*TASK INSTRUCTIONS*.
Check every line of the entries that follow, and copy the ones containing "plant".

(Beginning of INFORMATION SUPPLIED)

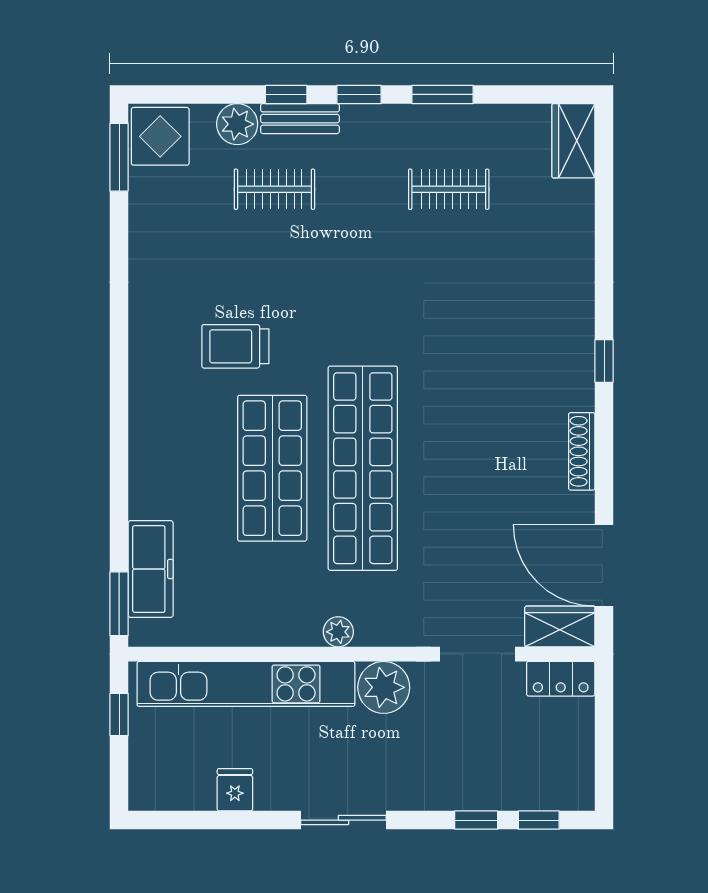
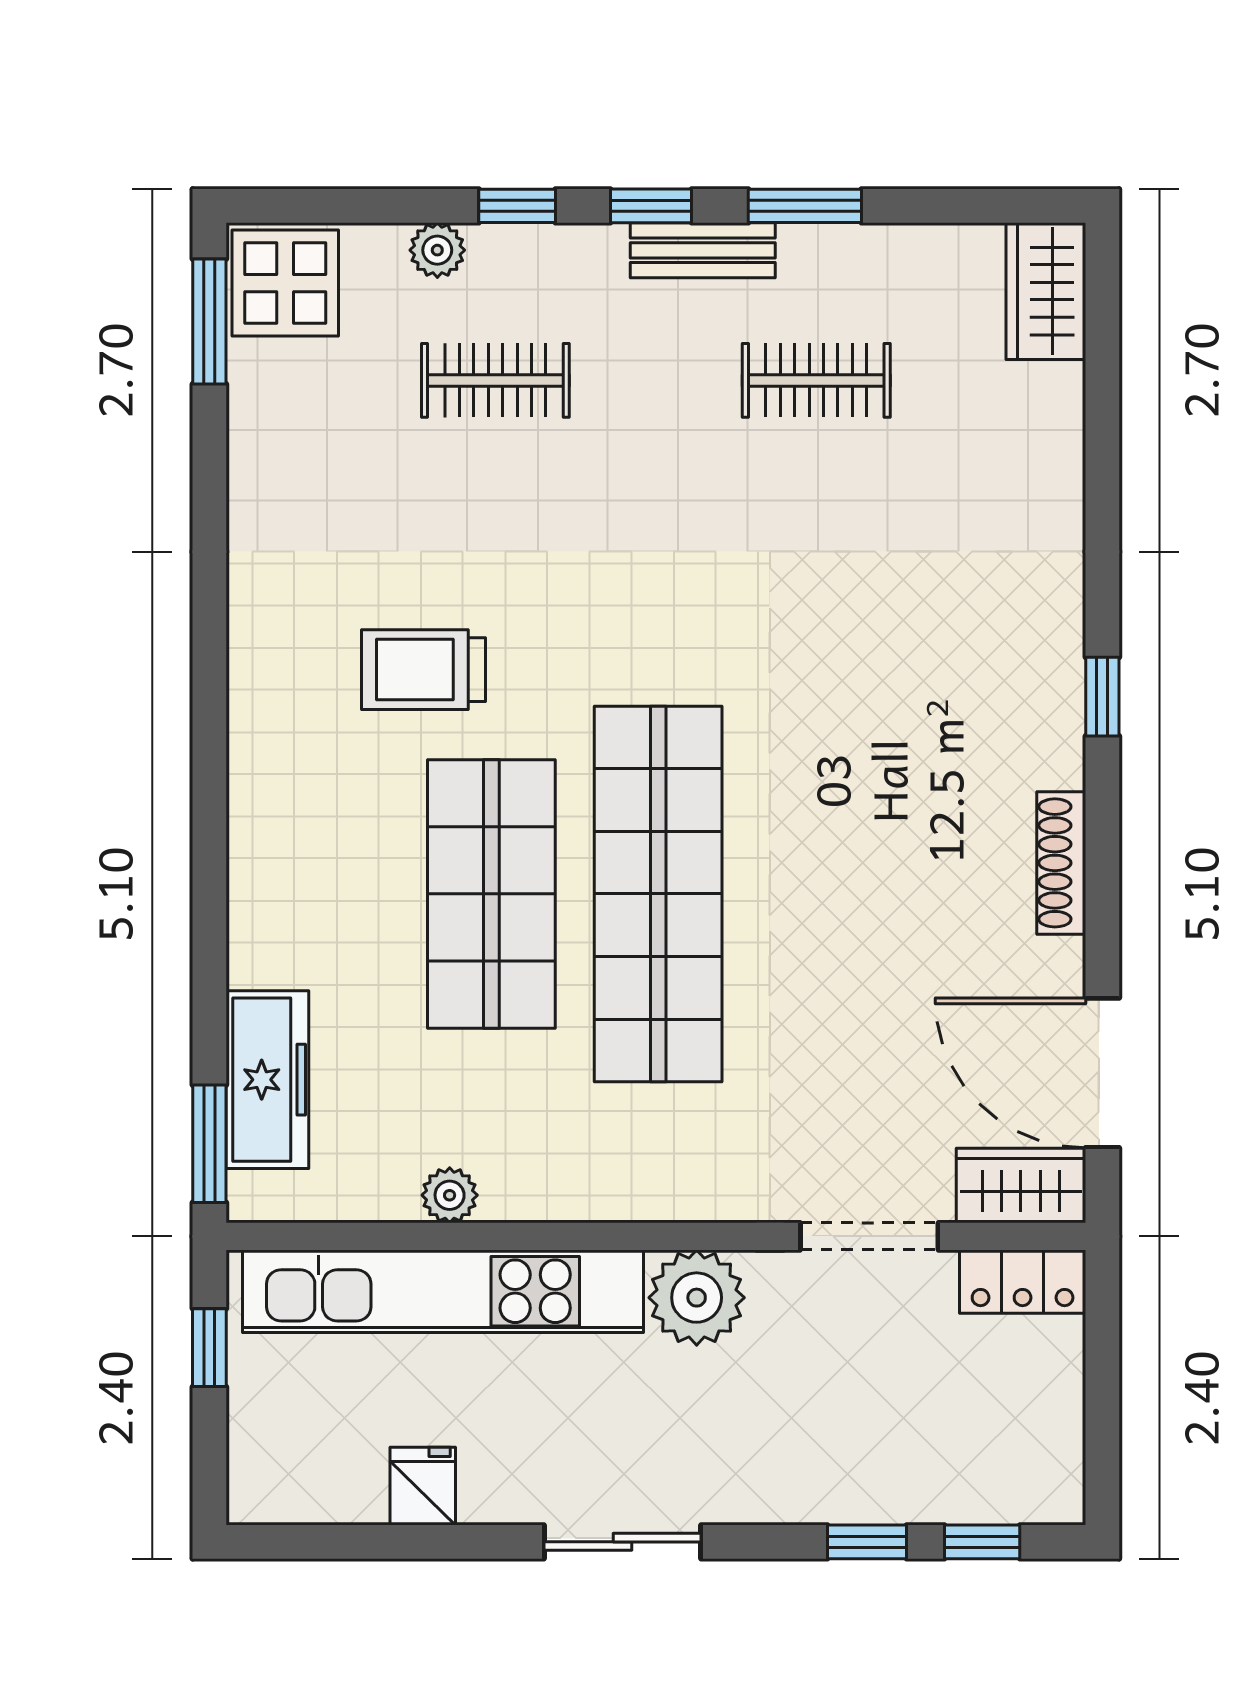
bench: (300, 119) -> (703, 250), moved
plant: (237, 124) -> (437, 250), width x0.73, depth x0.73
plant: (338, 632) -> (450, 1195), moved

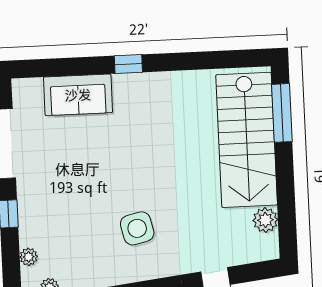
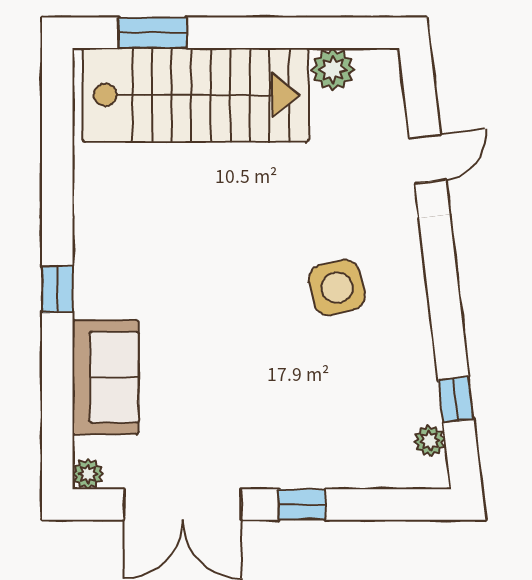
window: (282, 113) -> (153, 33), width x0.69
plant: (29, 257) -> (88, 474), moved

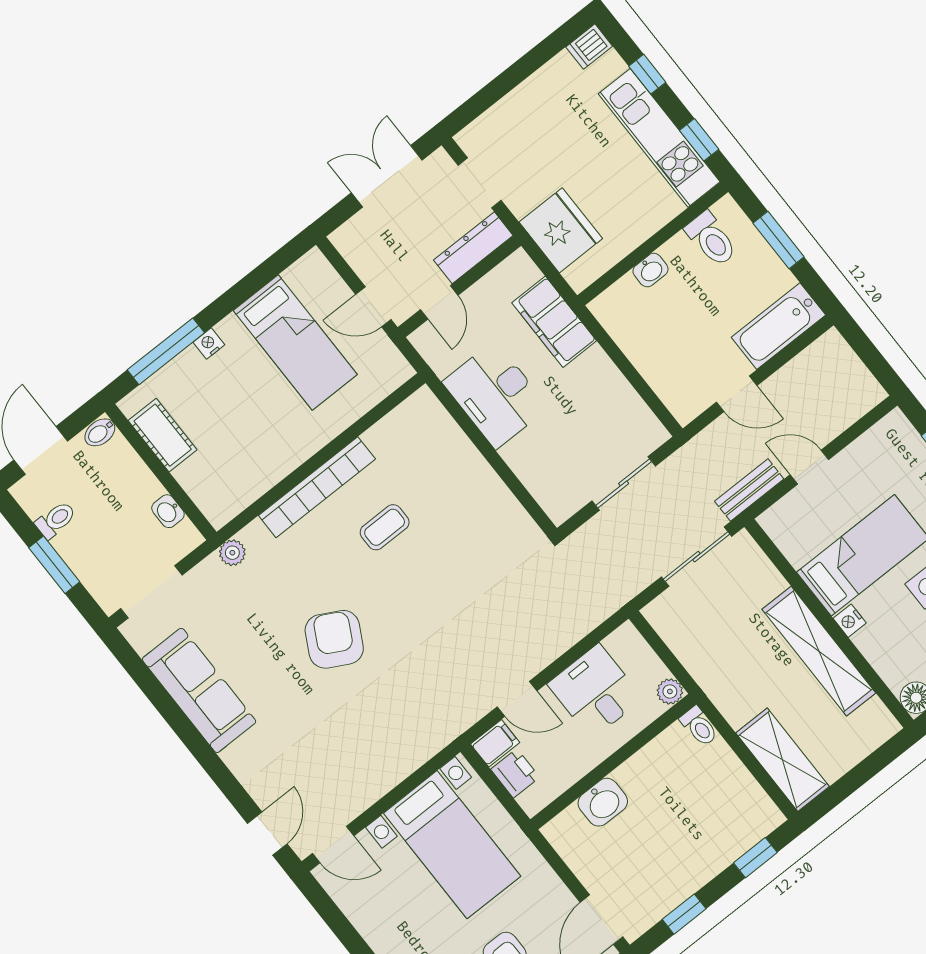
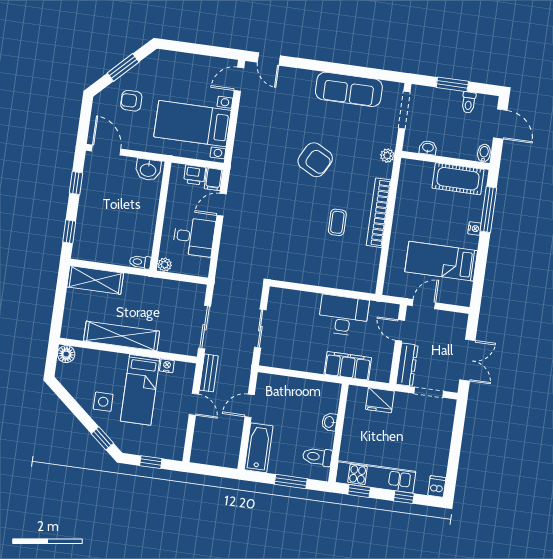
fridge: (561, 230) -> (380, 400), width x0.73, depth x0.75
cot: (163, 435) -> (458, 179), width x1.37, depth x1.34
door: (809, 467) -> (194, 404), hinge flipped
nightstand: (850, 621) -> (167, 366), moved
washbasin: (603, 802) -> (148, 170), moved, turned -90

(End of INFORMATION SUPPLIED)

*OUTPUT FOR THIS EXERCISE*.
plant: (237, 124) -> (437, 250), width x0.73, depth x0.73
plant: (338, 632) -> (450, 1195), moved
plant: (29, 257) -> (88, 474), moved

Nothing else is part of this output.